TASK PROMPT:
When the line containing "relocated: orange screwdriver" is reached, include it and end there; set down verbatim every line before it, starting at the top of the records.

Stored items from a collection:
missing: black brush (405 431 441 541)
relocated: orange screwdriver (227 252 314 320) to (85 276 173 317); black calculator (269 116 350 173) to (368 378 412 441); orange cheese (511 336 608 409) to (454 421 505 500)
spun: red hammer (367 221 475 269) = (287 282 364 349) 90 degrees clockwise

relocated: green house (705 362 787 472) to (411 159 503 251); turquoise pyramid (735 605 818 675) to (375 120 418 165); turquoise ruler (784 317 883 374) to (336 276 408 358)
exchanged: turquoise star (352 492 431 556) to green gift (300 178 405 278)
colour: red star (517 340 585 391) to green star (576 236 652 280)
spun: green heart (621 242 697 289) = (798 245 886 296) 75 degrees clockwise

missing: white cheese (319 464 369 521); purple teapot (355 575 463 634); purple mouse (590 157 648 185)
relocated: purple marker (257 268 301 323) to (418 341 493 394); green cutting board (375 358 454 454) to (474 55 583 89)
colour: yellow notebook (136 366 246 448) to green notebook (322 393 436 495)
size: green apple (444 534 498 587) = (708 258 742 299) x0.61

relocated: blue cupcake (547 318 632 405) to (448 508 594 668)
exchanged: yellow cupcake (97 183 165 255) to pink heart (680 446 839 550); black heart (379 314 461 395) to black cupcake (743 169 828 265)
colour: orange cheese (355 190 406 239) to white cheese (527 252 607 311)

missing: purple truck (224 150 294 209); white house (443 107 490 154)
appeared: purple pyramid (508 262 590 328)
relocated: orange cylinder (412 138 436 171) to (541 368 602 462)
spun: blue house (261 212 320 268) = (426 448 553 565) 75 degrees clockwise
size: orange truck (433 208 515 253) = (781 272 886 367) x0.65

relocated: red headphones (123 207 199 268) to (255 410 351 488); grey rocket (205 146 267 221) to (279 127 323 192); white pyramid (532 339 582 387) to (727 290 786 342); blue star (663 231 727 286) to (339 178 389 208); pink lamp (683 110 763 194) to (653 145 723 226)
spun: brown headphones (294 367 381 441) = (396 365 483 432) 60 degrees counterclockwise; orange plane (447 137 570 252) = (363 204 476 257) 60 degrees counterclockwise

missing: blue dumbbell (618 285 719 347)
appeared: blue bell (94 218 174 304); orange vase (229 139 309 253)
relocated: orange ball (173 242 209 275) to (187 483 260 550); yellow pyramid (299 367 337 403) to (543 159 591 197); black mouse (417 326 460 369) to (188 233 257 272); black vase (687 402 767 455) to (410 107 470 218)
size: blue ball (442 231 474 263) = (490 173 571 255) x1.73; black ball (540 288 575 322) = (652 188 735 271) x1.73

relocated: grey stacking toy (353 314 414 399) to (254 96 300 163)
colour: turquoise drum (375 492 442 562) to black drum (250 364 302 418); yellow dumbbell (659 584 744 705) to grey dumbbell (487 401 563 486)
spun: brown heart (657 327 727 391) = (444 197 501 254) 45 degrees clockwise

ANSWER TO THE PROBLEM:
missing: black brush (405 431 441 541)
relocated: orange screwdriver (227 252 314 320) to (85 276 173 317); black calculator (269 116 350 173) to (368 378 412 441); orange cheese (511 336 608 409) to (454 421 505 500)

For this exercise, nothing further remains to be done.